Requirement:
Of the entries below, return exactly those lines that fall between the one containing "camera: 90 degrees left, 15 degrees down" and the one containing "(598, 455) = (676, 98): yellow", the two end lines included.

─── The data ───

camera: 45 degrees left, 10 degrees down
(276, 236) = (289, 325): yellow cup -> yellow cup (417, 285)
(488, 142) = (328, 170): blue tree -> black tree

───
─── The data ───

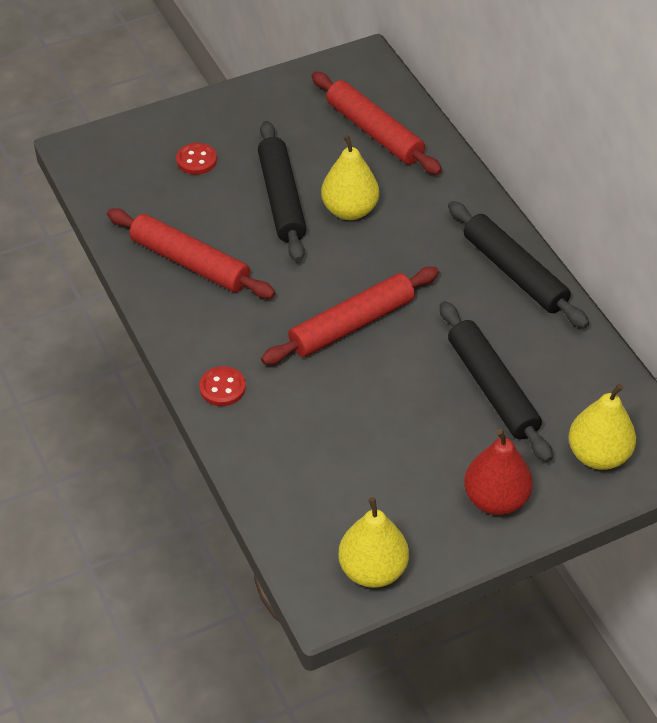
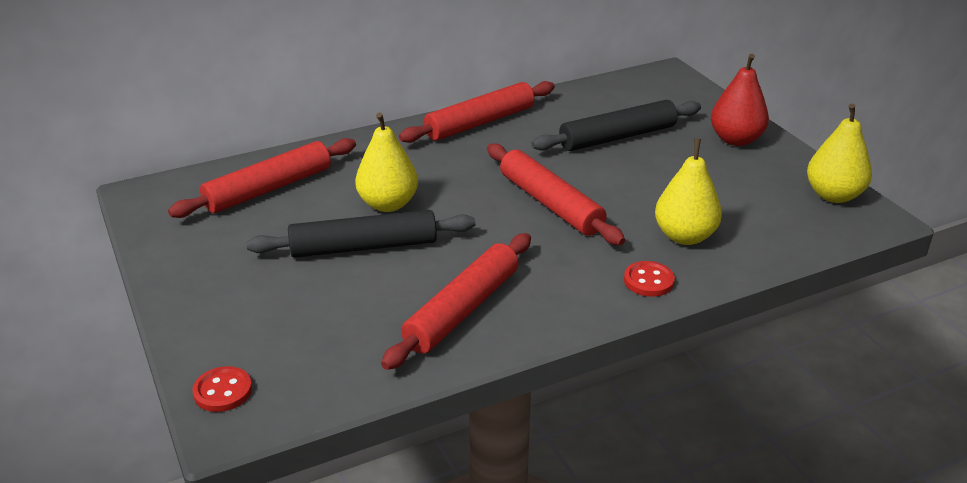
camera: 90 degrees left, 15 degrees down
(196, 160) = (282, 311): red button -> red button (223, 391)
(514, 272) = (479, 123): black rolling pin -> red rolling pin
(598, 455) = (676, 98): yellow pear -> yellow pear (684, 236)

───
─── The data ───

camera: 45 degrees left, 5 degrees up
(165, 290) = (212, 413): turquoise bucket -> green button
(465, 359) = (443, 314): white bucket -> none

───

Task response:
camera: 90 degrees left, 15 degrees down
(196, 160) = (282, 311): red button -> red button (223, 391)
(514, 272) = (479, 123): black rolling pin -> red rolling pin
(598, 455) = (676, 98): yellow pear -> yellow pear (684, 236)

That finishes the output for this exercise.